··· Data

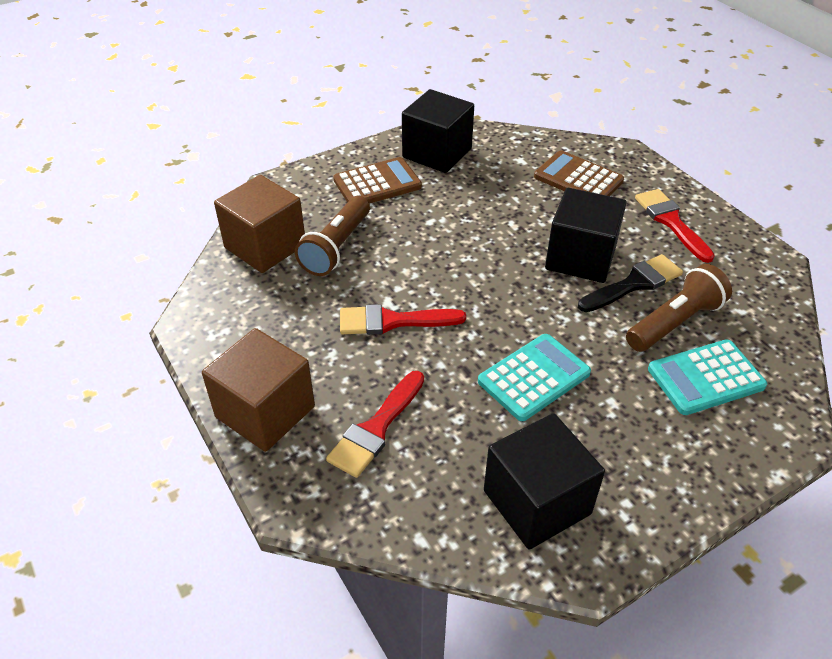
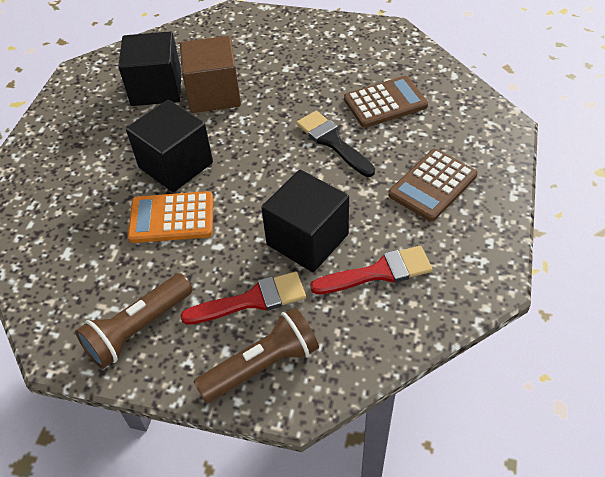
brown cube: 2 -> 1
orange calculator: 0 -> 1
red brush: 3 -> 2
turquoise calculator: 2 -> 0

······

(What the exercise asks): Leaving the pictures aside, repeat the data above exactly.

(Written answer):
brown cube: 2 -> 1
orange calculator: 0 -> 1
red brush: 3 -> 2
turquoise calculator: 2 -> 0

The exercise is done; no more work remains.